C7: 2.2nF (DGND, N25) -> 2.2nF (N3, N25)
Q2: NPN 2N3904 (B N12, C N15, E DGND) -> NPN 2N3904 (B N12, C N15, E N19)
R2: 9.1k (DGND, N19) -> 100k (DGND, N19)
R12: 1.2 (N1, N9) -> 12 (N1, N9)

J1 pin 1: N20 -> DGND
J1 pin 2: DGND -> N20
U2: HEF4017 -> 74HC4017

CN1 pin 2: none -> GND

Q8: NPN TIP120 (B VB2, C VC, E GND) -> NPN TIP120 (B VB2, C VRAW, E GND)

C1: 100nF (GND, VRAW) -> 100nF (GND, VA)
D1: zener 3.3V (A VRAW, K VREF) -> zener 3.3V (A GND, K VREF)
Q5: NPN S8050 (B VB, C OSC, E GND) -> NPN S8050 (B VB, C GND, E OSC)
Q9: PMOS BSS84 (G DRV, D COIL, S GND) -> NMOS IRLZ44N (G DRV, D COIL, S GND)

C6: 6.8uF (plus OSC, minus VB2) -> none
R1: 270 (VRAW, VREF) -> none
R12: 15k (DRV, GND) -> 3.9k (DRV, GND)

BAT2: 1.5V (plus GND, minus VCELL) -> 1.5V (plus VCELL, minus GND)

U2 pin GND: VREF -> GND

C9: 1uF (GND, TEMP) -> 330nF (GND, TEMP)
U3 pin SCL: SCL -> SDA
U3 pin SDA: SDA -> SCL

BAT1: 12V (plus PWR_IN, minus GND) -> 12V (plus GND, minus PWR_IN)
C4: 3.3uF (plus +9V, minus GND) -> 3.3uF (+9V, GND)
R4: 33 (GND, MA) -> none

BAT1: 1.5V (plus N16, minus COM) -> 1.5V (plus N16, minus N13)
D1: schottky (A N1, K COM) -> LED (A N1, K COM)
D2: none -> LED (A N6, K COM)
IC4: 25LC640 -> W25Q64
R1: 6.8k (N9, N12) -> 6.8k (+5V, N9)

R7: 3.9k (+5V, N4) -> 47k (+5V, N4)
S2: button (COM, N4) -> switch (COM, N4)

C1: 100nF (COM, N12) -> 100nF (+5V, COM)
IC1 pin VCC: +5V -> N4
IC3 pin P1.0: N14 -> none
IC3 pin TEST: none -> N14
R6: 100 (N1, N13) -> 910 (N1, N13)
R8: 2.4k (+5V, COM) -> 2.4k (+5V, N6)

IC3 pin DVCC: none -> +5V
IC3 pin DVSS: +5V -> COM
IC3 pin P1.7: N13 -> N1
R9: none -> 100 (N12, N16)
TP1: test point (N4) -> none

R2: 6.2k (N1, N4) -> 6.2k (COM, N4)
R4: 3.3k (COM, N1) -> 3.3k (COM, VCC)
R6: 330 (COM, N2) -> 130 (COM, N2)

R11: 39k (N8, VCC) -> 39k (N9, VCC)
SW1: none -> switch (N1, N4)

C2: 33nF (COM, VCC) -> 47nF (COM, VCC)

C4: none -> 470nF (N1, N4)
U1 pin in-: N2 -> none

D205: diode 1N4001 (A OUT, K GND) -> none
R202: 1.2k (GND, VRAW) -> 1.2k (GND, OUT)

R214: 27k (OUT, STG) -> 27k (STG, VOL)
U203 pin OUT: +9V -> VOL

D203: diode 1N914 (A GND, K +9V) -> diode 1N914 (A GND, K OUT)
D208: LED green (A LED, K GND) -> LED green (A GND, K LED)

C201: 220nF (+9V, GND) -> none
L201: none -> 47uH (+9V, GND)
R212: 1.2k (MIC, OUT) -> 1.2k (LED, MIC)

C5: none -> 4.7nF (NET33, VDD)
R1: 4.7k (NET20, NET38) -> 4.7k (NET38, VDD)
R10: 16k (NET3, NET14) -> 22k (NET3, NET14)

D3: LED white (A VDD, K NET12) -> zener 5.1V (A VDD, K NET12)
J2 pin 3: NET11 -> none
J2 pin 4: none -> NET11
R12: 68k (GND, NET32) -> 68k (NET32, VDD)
------
What to work on >> An exact copy of the data is needed, running from its first line through the line that holds "S2: button (COM, N4) -> switch (COM, N4)", and nothing beyond that.

Answer area >>
C7: 2.2nF (DGND, N25) -> 2.2nF (N3, N25)
Q2: NPN 2N3904 (B N12, C N15, E DGND) -> NPN 2N3904 (B N12, C N15, E N19)
R2: 9.1k (DGND, N19) -> 100k (DGND, N19)
R12: 1.2 (N1, N9) -> 12 (N1, N9)

J1 pin 1: N20 -> DGND
J1 pin 2: DGND -> N20
U2: HEF4017 -> 74HC4017

CN1 pin 2: none -> GND

Q8: NPN TIP120 (B VB2, C VC, E GND) -> NPN TIP120 (B VB2, C VRAW, E GND)

C1: 100nF (GND, VRAW) -> 100nF (GND, VA)
D1: zener 3.3V (A VRAW, K VREF) -> zener 3.3V (A GND, K VREF)
Q5: NPN S8050 (B VB, C OSC, E GND) -> NPN S8050 (B VB, C GND, E OSC)
Q9: PMOS BSS84 (G DRV, D COIL, S GND) -> NMOS IRLZ44N (G DRV, D COIL, S GND)

C6: 6.8uF (plus OSC, minus VB2) -> none
R1: 270 (VRAW, VREF) -> none
R12: 15k (DRV, GND) -> 3.9k (DRV, GND)

BAT2: 1.5V (plus GND, minus VCELL) -> 1.5V (plus VCELL, minus GND)

U2 pin GND: VREF -> GND

C9: 1uF (GND, TEMP) -> 330nF (GND, TEMP)
U3 pin SCL: SCL -> SDA
U3 pin SDA: SDA -> SCL

BAT1: 12V (plus PWR_IN, minus GND) -> 12V (plus GND, minus PWR_IN)
C4: 3.3uF (plus +9V, minus GND) -> 3.3uF (+9V, GND)
R4: 33 (GND, MA) -> none

BAT1: 1.5V (plus N16, minus COM) -> 1.5V (plus N16, minus N13)
D1: schottky (A N1, K COM) -> LED (A N1, K COM)
D2: none -> LED (A N6, K COM)
IC4: 25LC640 -> W25Q64
R1: 6.8k (N9, N12) -> 6.8k (+5V, N9)

R7: 3.9k (+5V, N4) -> 47k (+5V, N4)
S2: button (COM, N4) -> switch (COM, N4)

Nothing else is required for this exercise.